- **TASK OBJECTIVE**:
Starting at the line that contains "[(436,130),(395,142),(415,204),(456,192),(436,130)]" and stopping after the line that contains "[(43,8),(7,19),(14,43),(44,34),(42,28),(48,27),(43,8)]", transcribe the listing below exactly; do not include any pictures.

- **MATERIALS PROVIDED**:

______

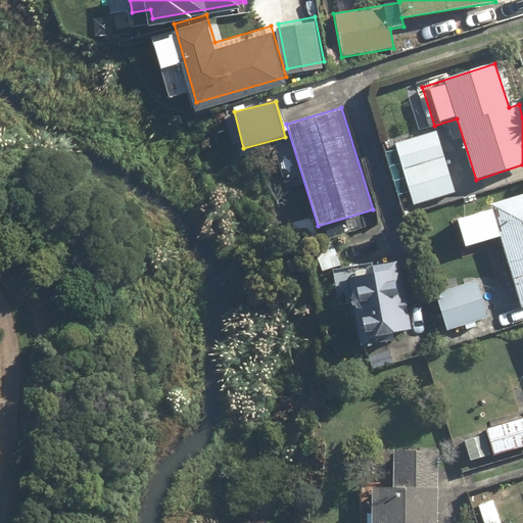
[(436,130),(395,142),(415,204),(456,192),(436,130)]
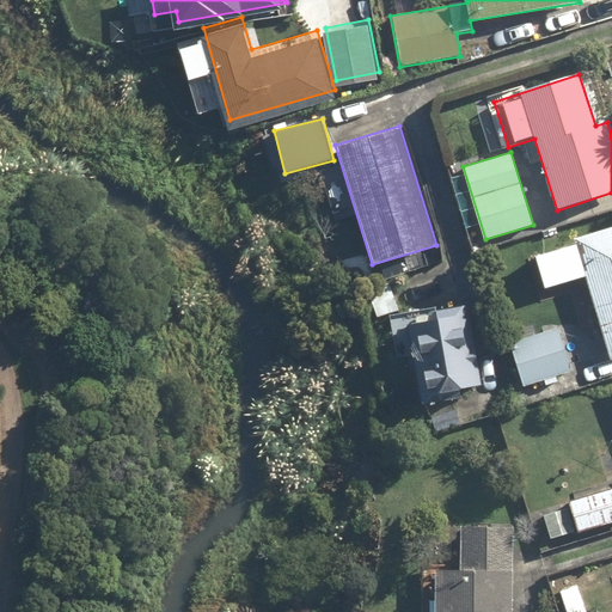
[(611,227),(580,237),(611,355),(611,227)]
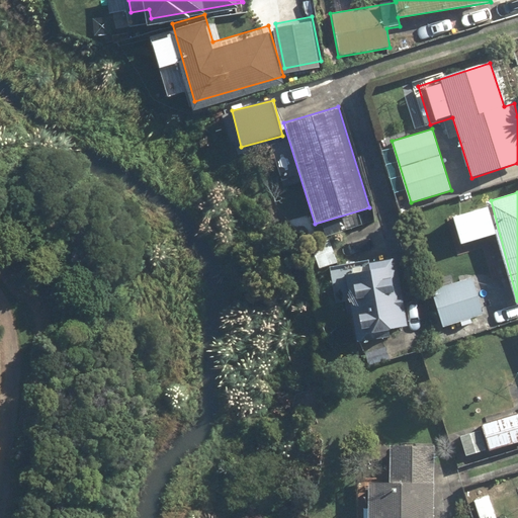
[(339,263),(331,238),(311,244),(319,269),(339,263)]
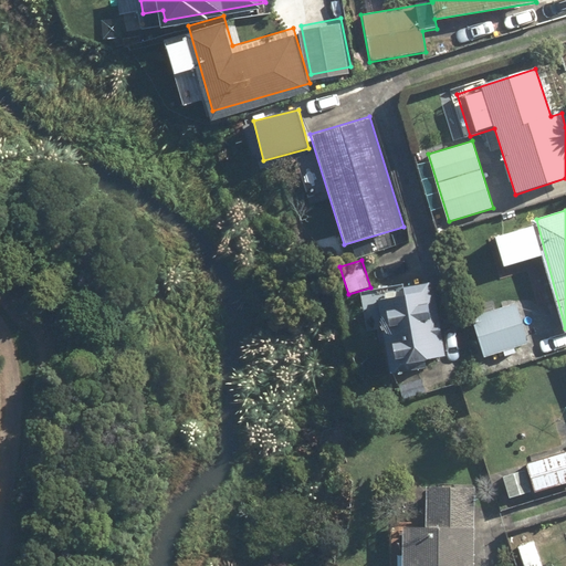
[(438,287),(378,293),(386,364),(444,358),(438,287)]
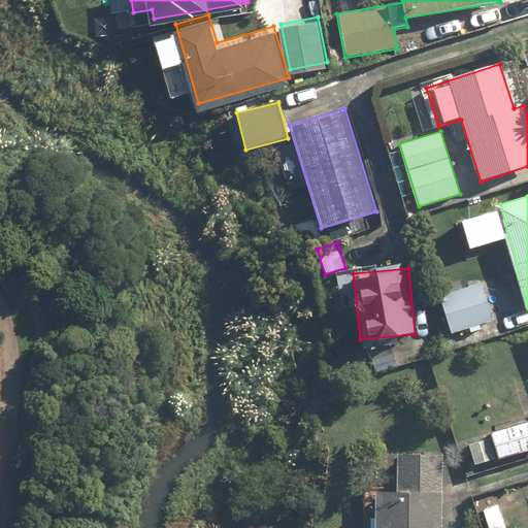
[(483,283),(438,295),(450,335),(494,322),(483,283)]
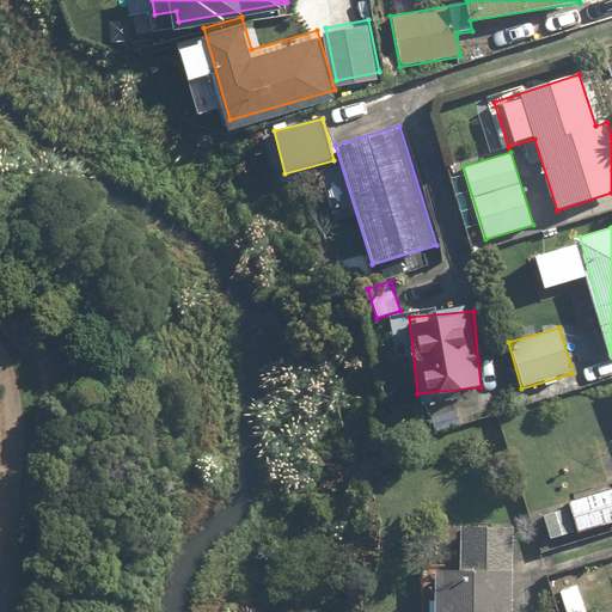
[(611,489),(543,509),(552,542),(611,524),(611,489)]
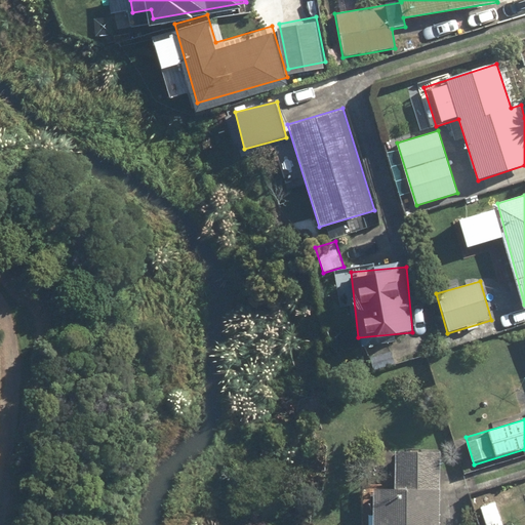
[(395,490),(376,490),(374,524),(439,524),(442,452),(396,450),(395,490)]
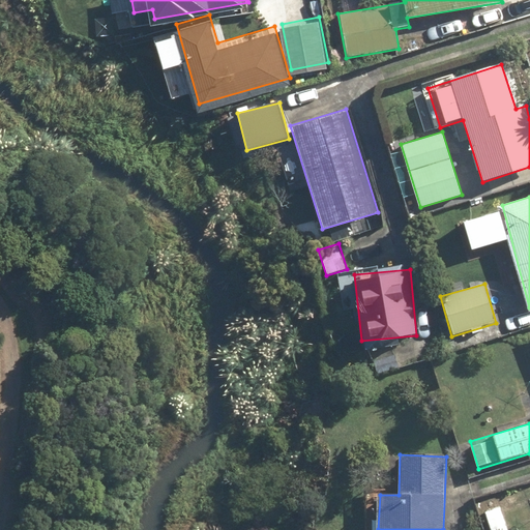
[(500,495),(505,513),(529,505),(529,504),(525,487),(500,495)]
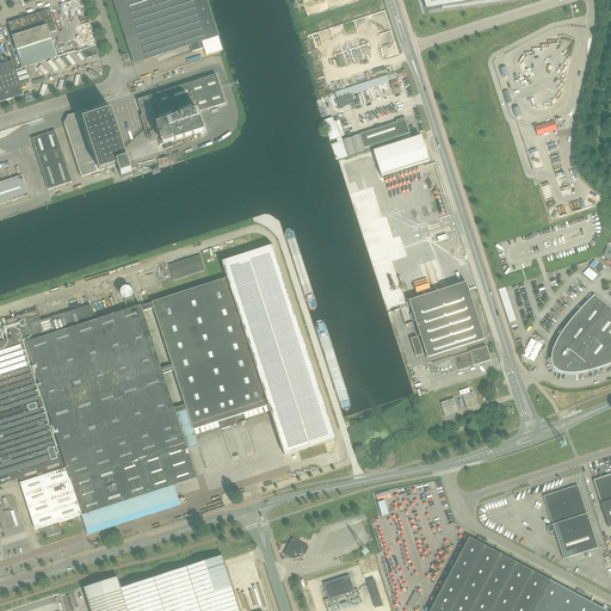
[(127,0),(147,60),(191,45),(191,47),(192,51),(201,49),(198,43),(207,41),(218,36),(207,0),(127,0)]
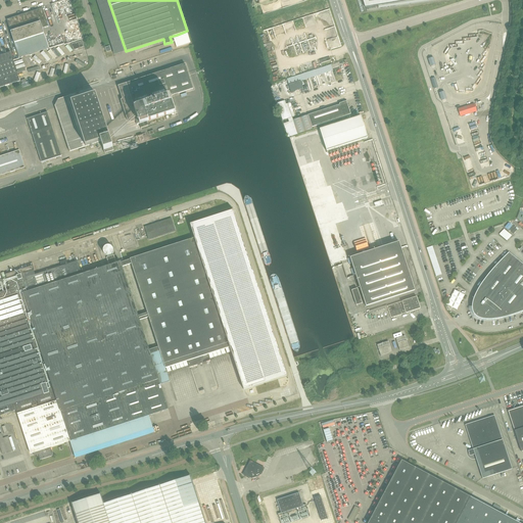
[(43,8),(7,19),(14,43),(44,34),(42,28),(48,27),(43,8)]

______

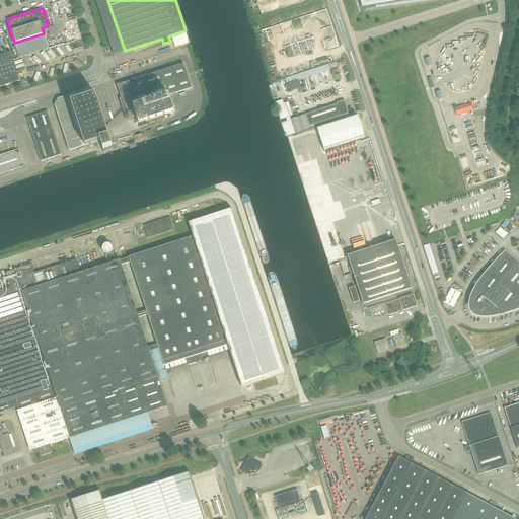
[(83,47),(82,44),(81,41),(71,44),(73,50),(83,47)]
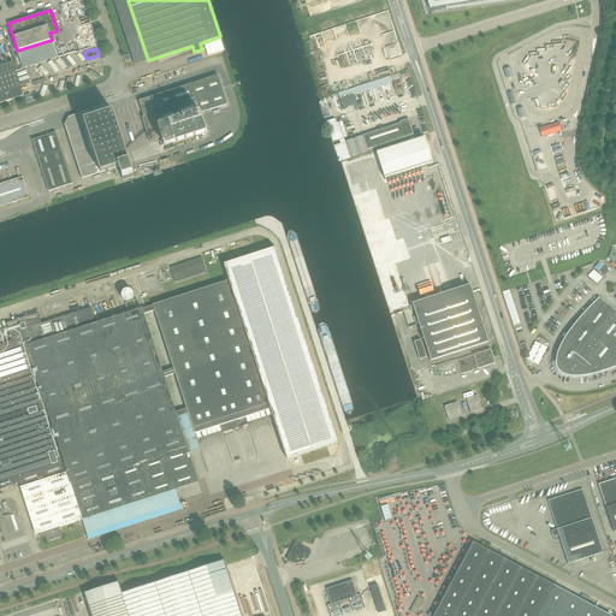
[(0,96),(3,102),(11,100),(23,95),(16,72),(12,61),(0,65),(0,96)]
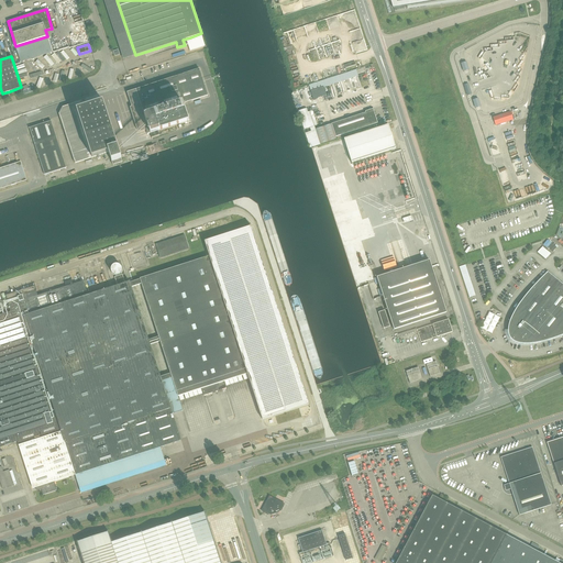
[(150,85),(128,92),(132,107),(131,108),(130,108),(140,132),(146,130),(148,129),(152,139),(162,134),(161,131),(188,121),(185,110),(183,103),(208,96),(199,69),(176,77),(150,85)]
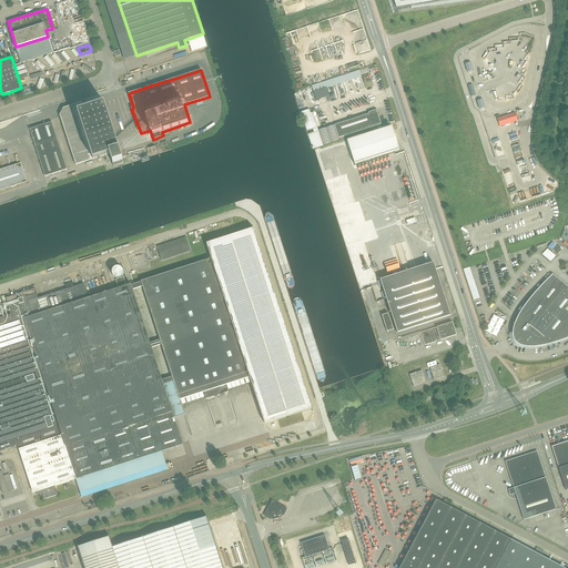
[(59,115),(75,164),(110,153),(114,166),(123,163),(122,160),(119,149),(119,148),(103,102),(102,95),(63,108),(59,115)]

______

- **EXERCISE RESPONSE**:
[(436,130),(395,142),(415,204),(456,192),(436,130)]
[(611,227),(580,237),(611,355),(611,227)]
[(339,263),(331,238),(311,244),(319,269),(339,263)]
[(438,287),(378,293),(386,364),(444,358),(438,287)]
[(483,283),(438,295),(450,335),(494,322),(483,283)]
[(611,489),(543,509),(552,542),(611,524),(611,489)]
[(395,490),(376,490),(374,524),(439,524),(442,452),(396,450),(395,490)]
[(500,495),(505,513),(529,505),(529,504),(525,487),(500,495)]
[(127,0),(147,60),(191,45),(191,47),(192,51),(201,49),(198,43),(207,41),(218,36),(207,0),(127,0)]
[(43,8),(7,19),(14,43),(44,34),(42,28),(48,27),(43,8)]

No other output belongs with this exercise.